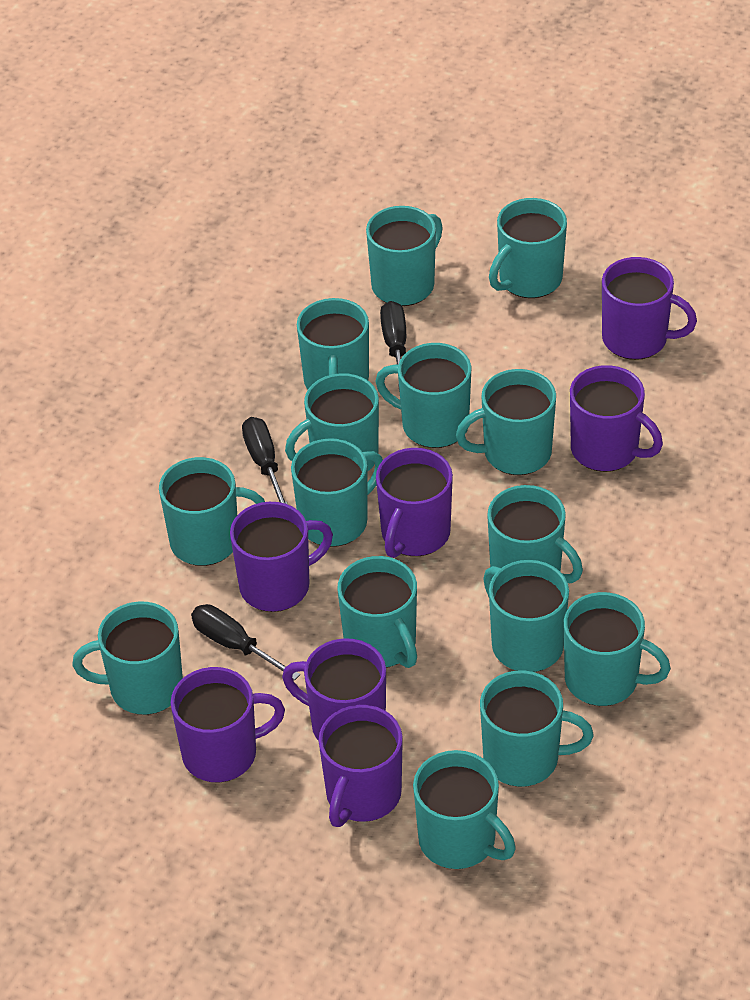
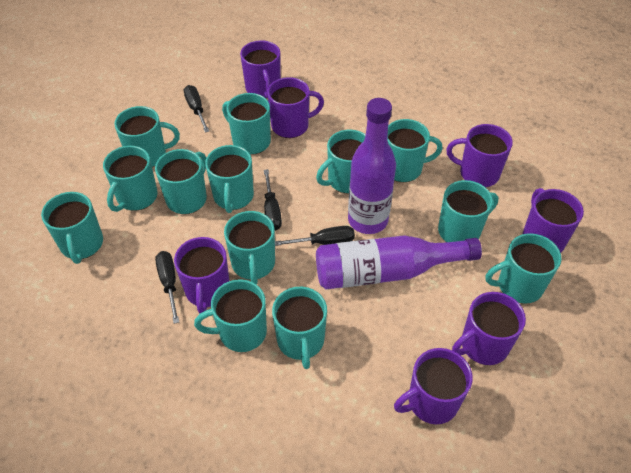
black screwdriver: 3 -> 4
purple bottle: 0 -> 2
turquoise mug: 15 -> 13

## [Task to complete]
Print out all the material word for word but exclude any images.

## [Task answer]
black screwdriver: 3 -> 4
purple bottle: 0 -> 2
turquoise mug: 15 -> 13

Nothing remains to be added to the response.